**What needs to be done:**
An exact copy of every entry is needed, without the pictures.
^^^^
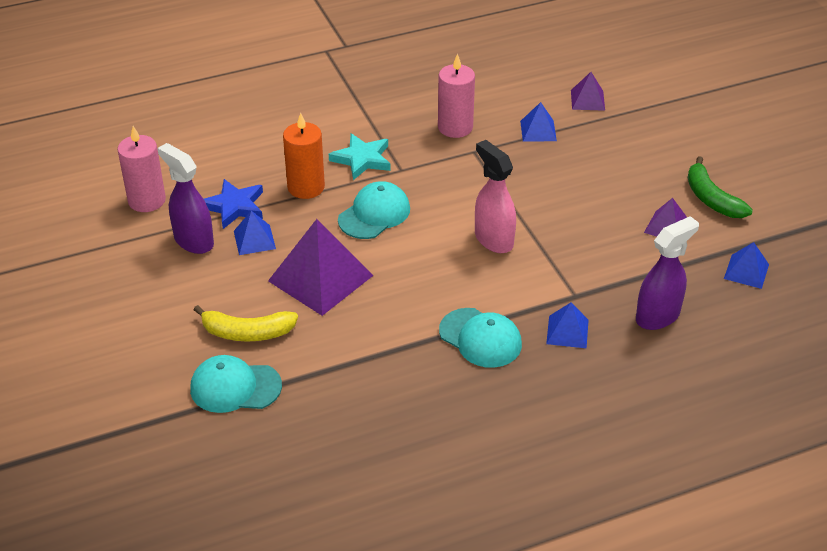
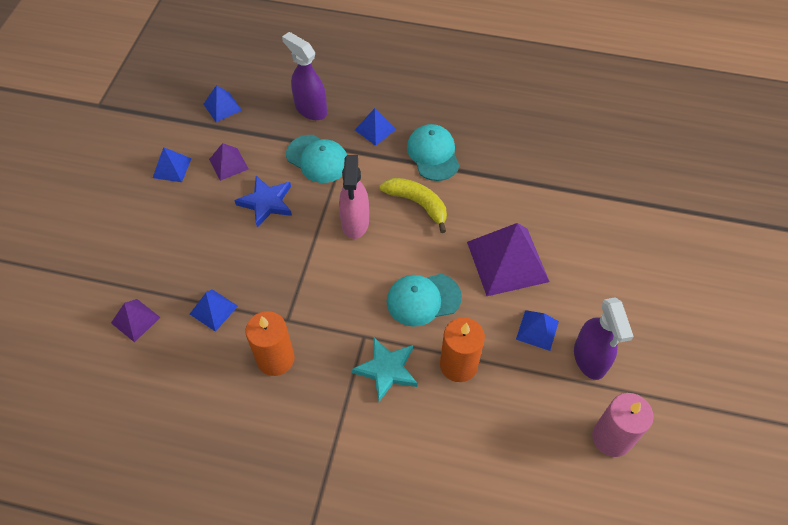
camera: 145 degrees left, 15 degrees up
turquoise cap [190,355,282,413] -> turquoise cap moved to [286,135,347,183]
yellow banana [194,305,298,341] -> yellow banana moved to [379,178,447,233]
blue star [204,179,263,229] -> blue star moved to [234,176,292,227]
pink candle [438,53,475,138] -> orange candle [245,311,295,376]
purple spray bottle [636,216,699,330] -> purple spray bottle turned 45 degrees clockwise [282,32,327,120]
green banana [688,156,753,218] -> blue pyramid [152,147,192,182]

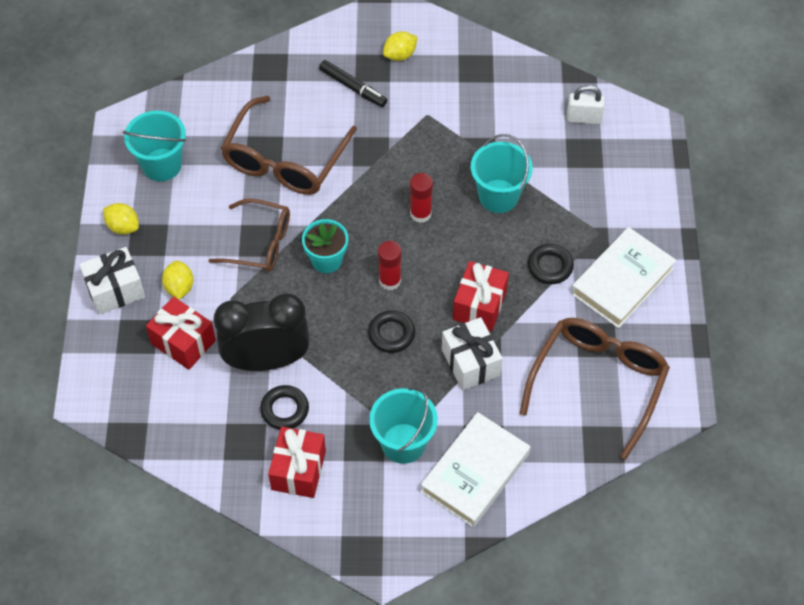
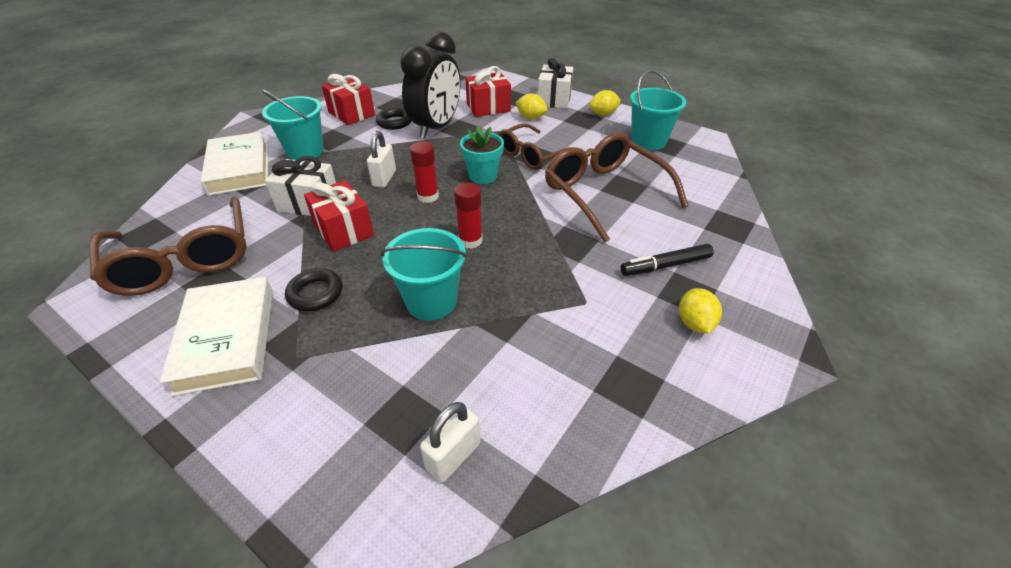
camera: 125 degrees right, 15 degrees down
black ring [368,310,415,353] -> white padlock [367,131,396,188]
^^^^
**Answer for the task:**
camera: 145 degrees left, 15 degrees up
turquoise cap [190,355,282,413] -> turquoise cap moved to [286,135,347,183]
yellow banana [194,305,298,341] -> yellow banana moved to [379,178,447,233]
blue star [204,179,263,229] -> blue star moved to [234,176,292,227]
pink candle [438,53,475,138] -> orange candle [245,311,295,376]
purple spray bottle [636,216,699,330] -> purple spray bottle turned 45 degrees clockwise [282,32,327,120]
green banana [688,156,753,218] -> blue pyramid [152,147,192,182]

camera: 125 degrees right, 15 degrees down
black ring [368,310,415,353] -> white padlock [367,131,396,188]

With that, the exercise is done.